* **Excerpted records**
------
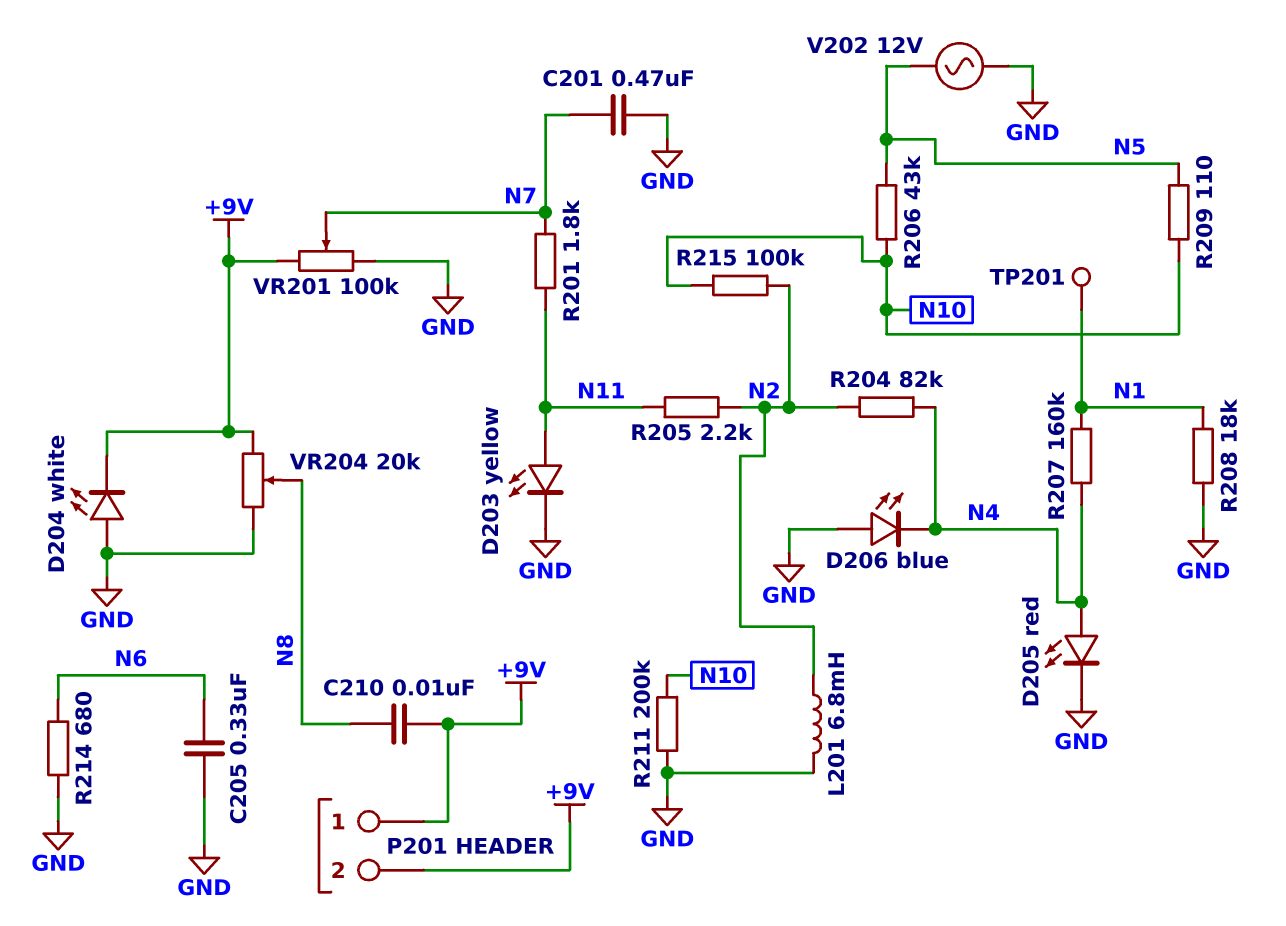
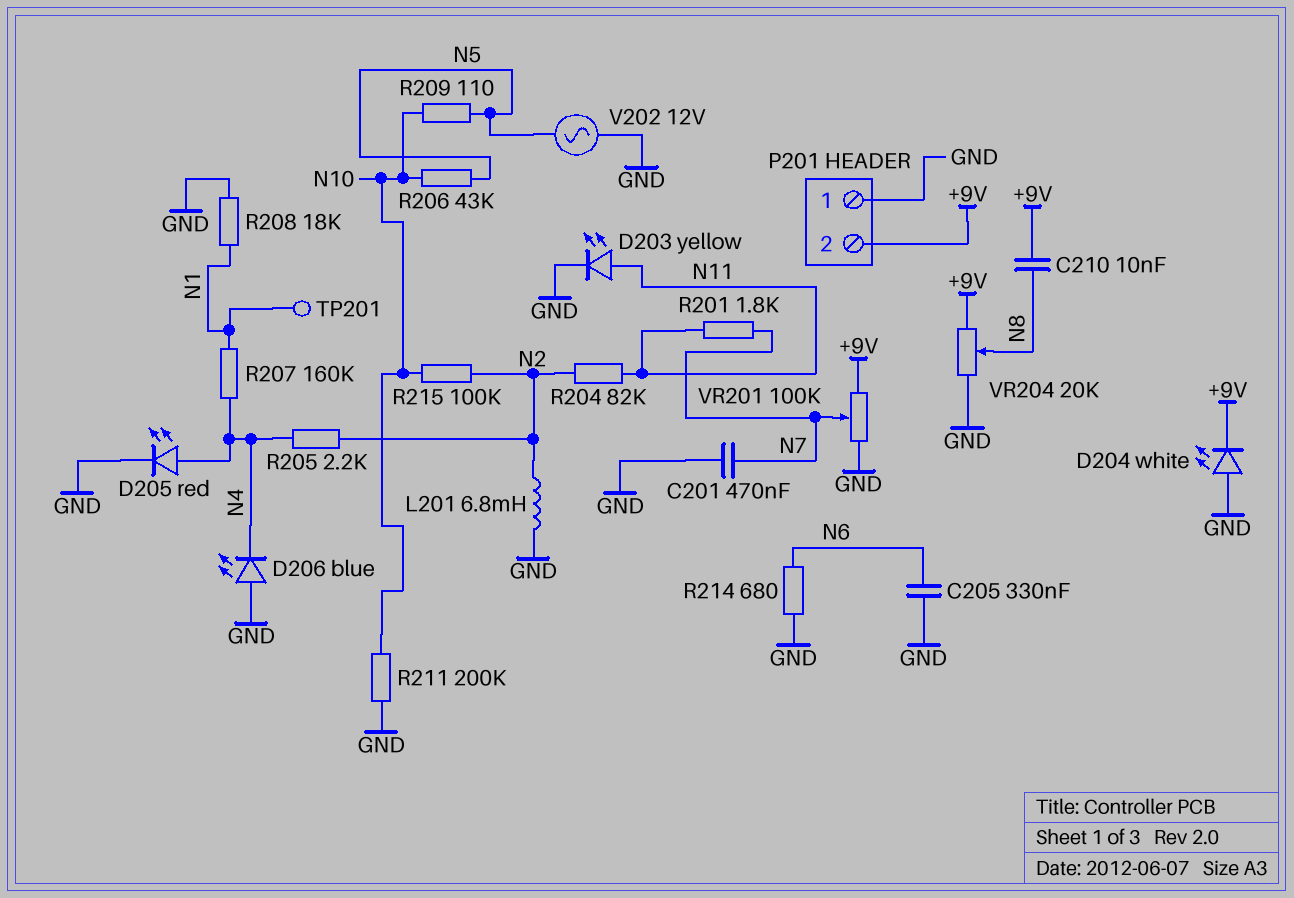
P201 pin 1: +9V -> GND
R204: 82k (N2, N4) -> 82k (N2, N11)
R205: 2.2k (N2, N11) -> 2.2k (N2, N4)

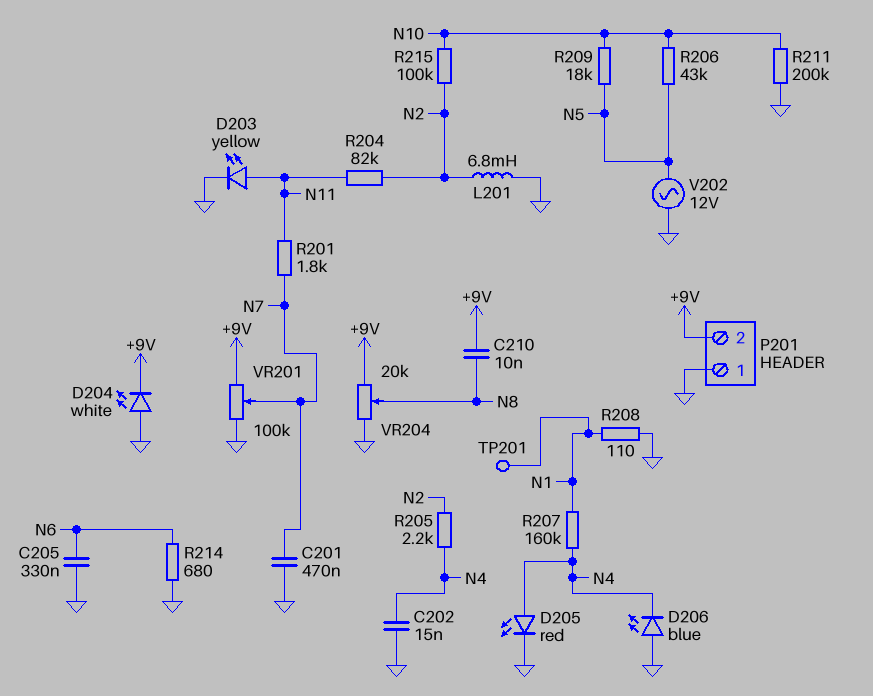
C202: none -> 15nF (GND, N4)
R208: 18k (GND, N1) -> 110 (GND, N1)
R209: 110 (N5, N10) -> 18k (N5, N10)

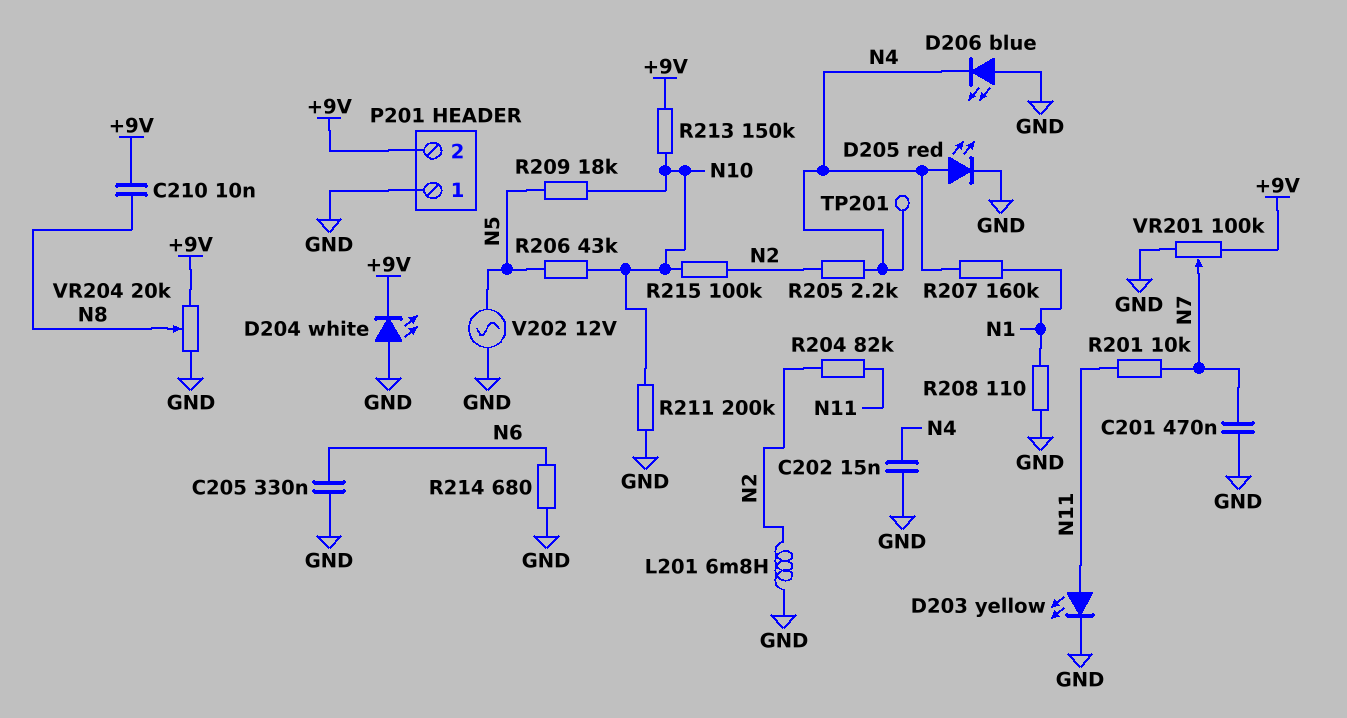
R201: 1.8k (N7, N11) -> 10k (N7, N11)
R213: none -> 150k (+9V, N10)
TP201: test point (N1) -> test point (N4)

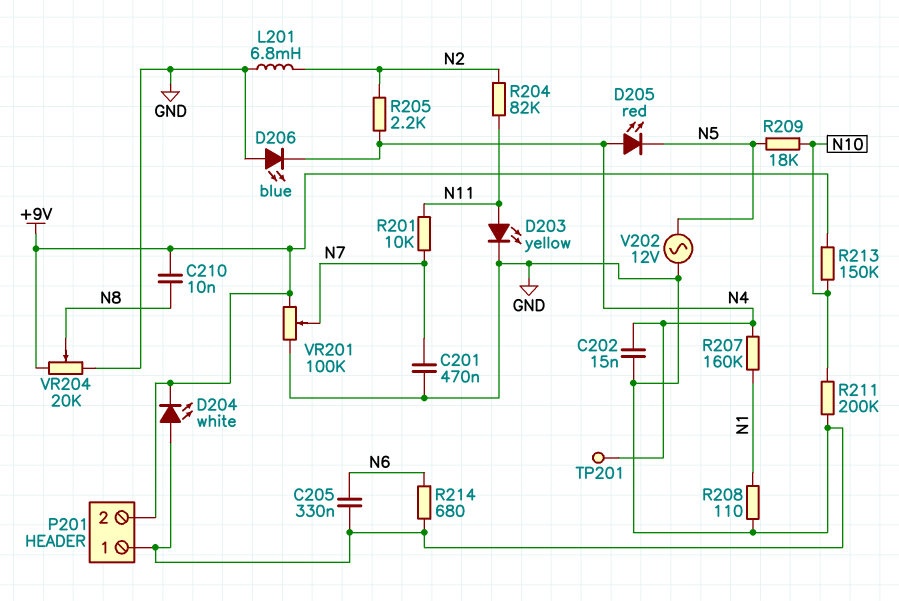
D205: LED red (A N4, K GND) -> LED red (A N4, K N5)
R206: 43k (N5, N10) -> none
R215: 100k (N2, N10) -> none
------
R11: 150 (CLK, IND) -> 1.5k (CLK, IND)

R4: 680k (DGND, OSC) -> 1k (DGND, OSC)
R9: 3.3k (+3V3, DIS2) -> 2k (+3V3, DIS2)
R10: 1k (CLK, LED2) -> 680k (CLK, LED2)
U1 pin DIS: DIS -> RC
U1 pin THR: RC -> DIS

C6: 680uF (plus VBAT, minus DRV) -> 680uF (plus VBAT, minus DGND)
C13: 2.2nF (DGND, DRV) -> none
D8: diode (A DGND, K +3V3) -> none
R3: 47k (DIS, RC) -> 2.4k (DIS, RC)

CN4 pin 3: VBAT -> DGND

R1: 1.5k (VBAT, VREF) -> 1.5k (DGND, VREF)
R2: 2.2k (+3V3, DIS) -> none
------
* **What to do**
Exactly one number is wanted in reply: the count of lines above that hold the string "DGND".

* **Answer section**
6